• _WHAT TO DO_:
Transcribe every entry word for word, leaving out all images.

(ENTRIES PROVIDED)

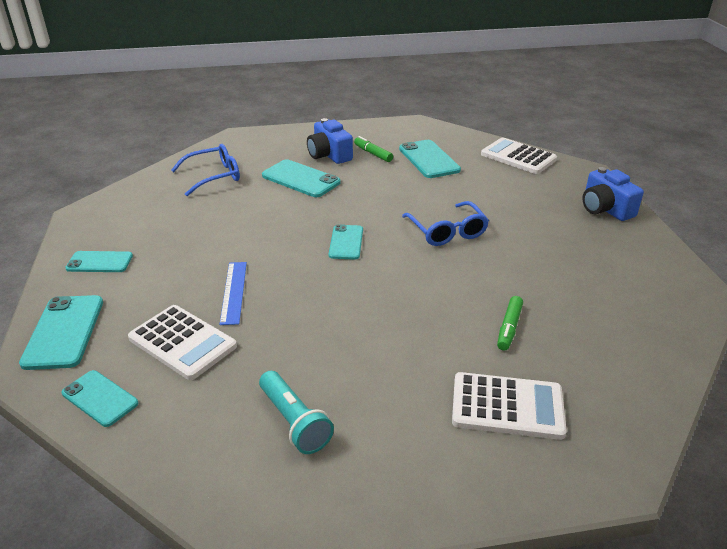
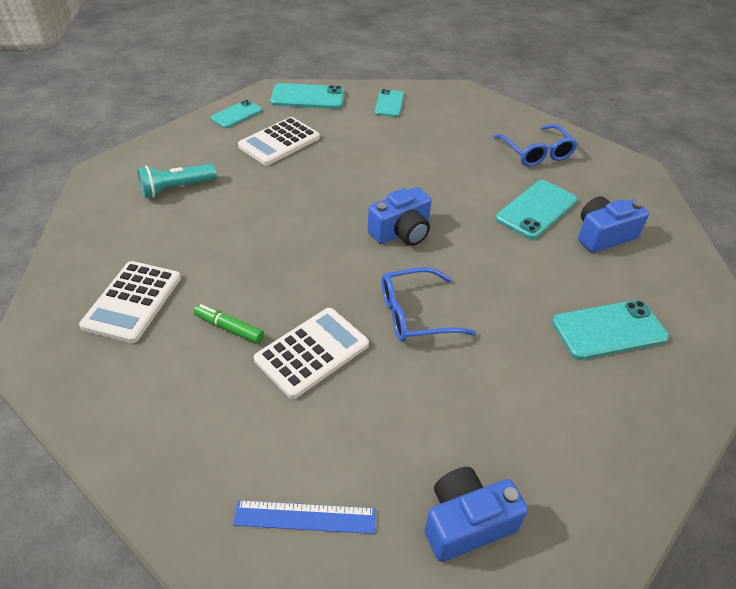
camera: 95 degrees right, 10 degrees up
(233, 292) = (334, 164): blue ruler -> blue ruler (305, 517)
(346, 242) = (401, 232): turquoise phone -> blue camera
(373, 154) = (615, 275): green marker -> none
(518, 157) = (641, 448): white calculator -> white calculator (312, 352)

(End ENTRIES PROVIDED)

• _SOLUTION_:
camera: 95 degrees right, 10 degrees up
(233, 292) = (334, 164): blue ruler -> blue ruler (305, 517)
(346, 242) = (401, 232): turquoise phone -> blue camera
(373, 154) = (615, 275): green marker -> none
(518, 157) = (641, 448): white calculator -> white calculator (312, 352)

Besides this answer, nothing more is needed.